*Exercise*.
Could all of the entries be written out exactly, with any pictures omitted?

Content starts

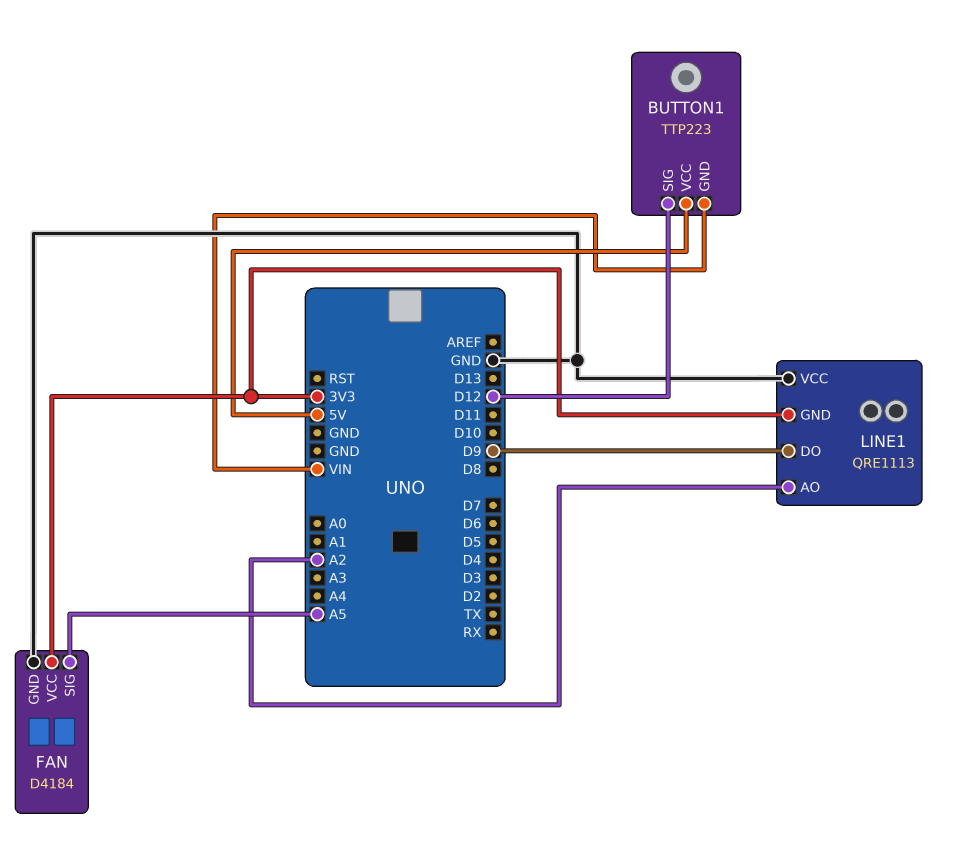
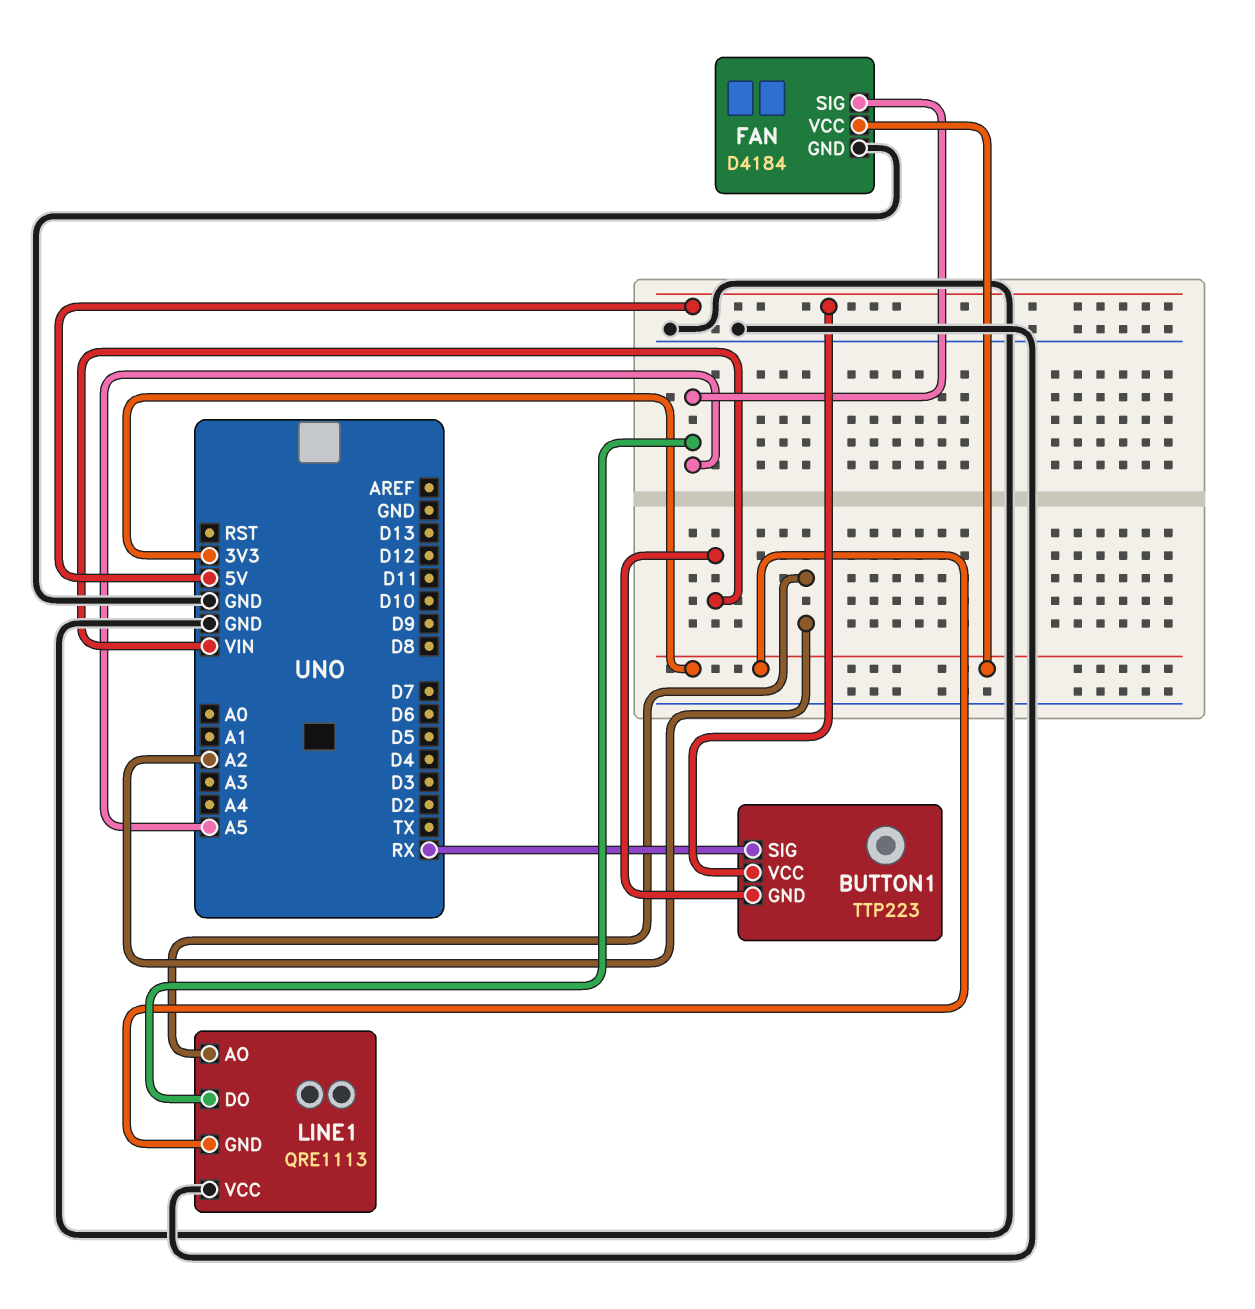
BUTTON1 pin SIG: D12 -> RX
LINE1 pin DO: D9 -> A5

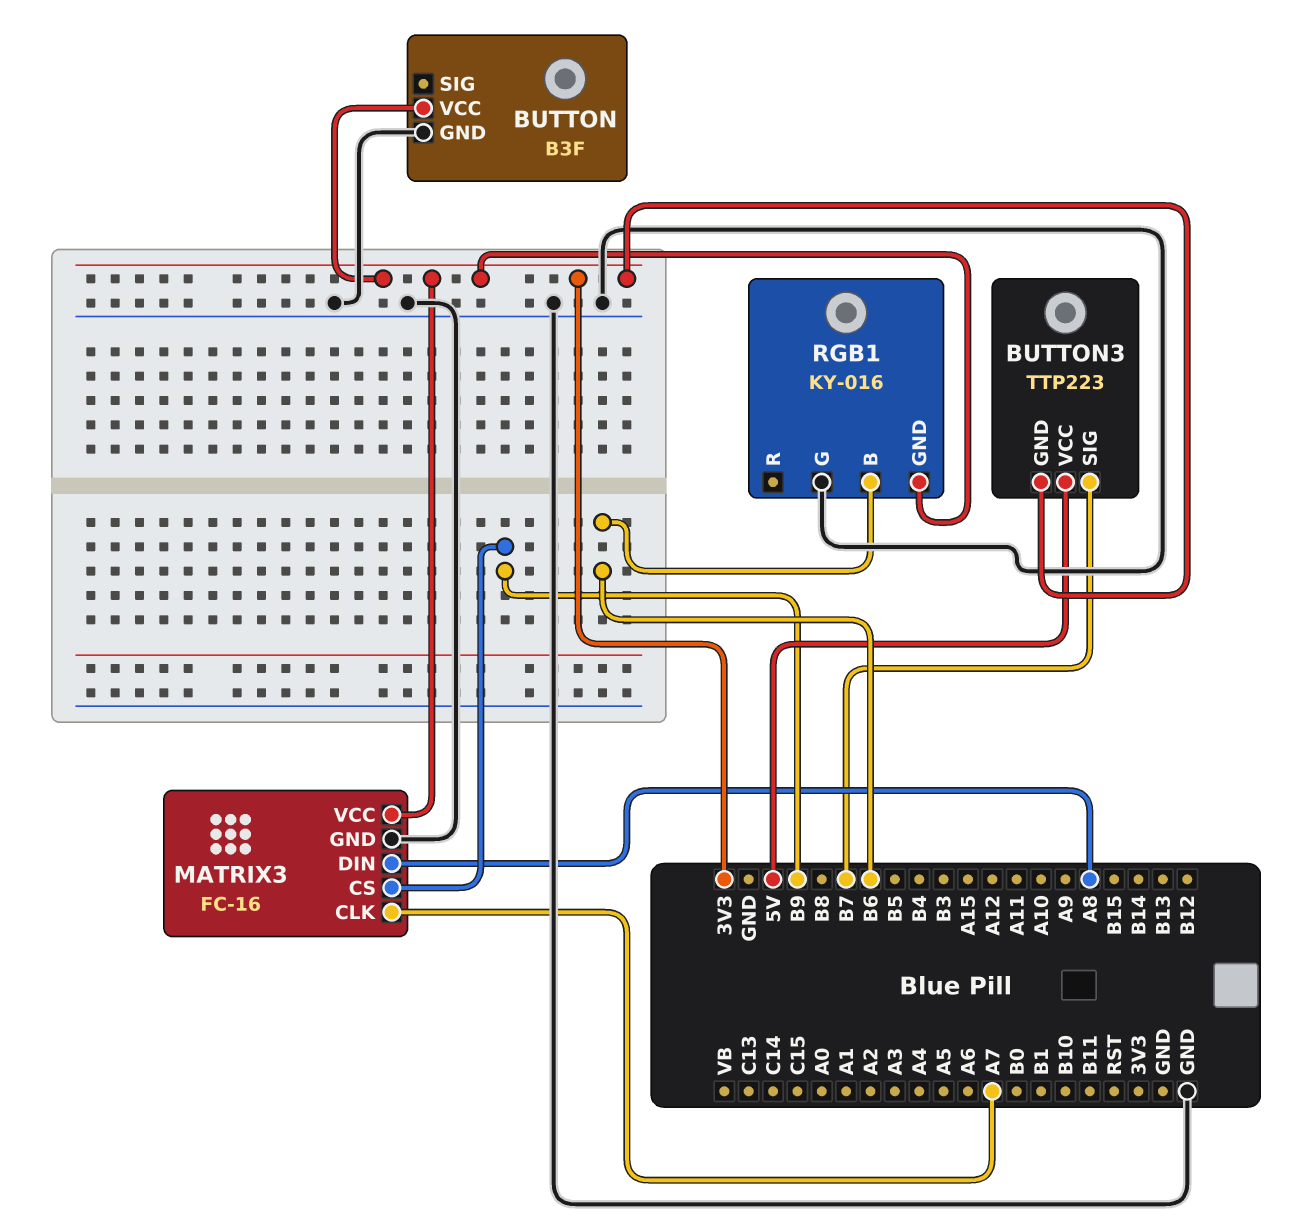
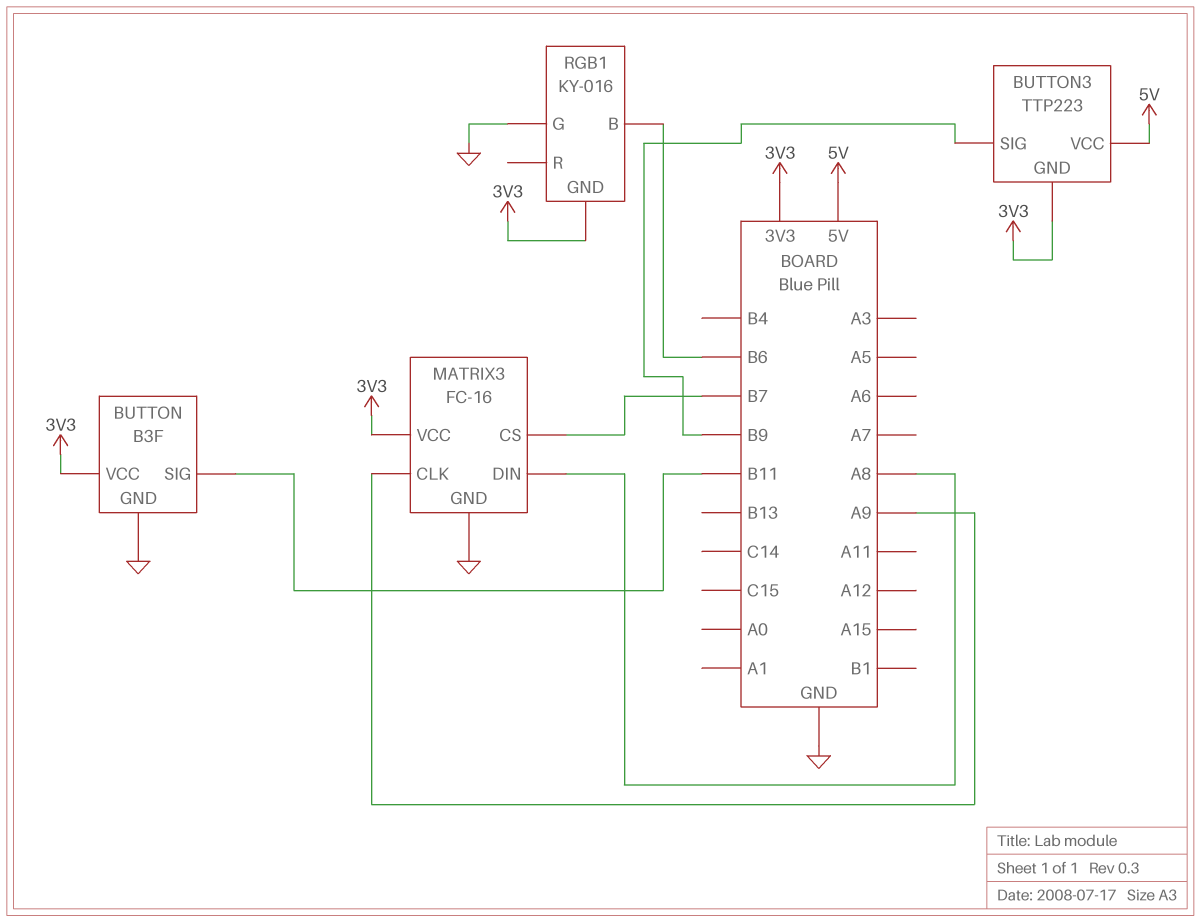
BUTTON pin SIG: none -> B11
BUTTON3 pin SIG: B7 -> B9
MATRIX3 pin CLK: A7 -> A9
MATRIX3 pin CS: B9 -> B7

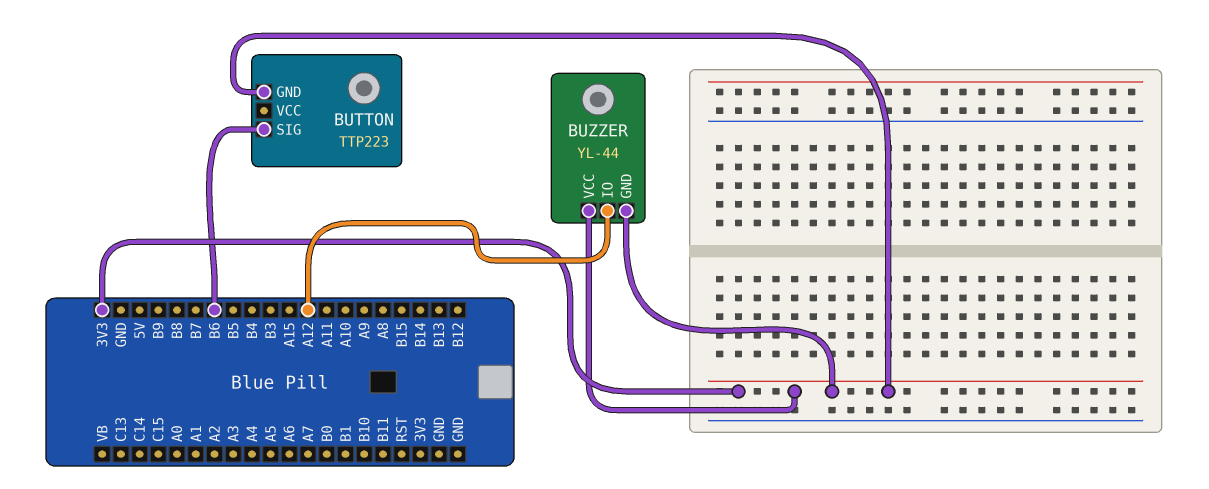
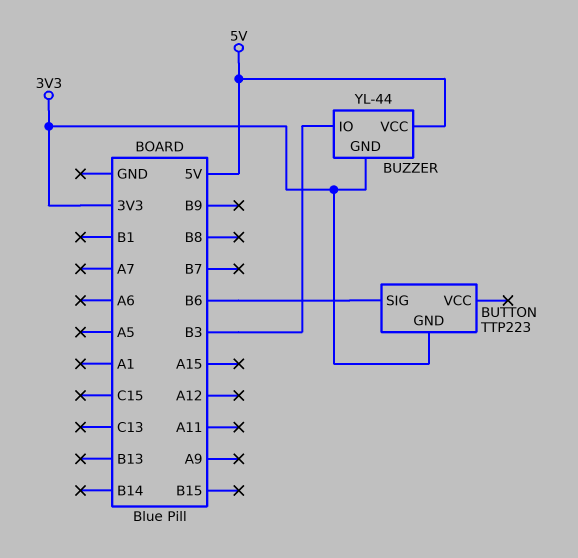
BUZZER pin IO: A12 -> B3
BUZZER pin VCC: 3V3 -> 5V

Content ends

*The completed task*.
BUTTON1 pin SIG: D12 -> RX
LINE1 pin DO: D9 -> A5

BUTTON pin SIG: none -> B11
BUTTON3 pin SIG: B7 -> B9
MATRIX3 pin CLK: A7 -> A9
MATRIX3 pin CS: B9 -> B7

BUZZER pin IO: A12 -> B3
BUZZER pin VCC: 3V3 -> 5V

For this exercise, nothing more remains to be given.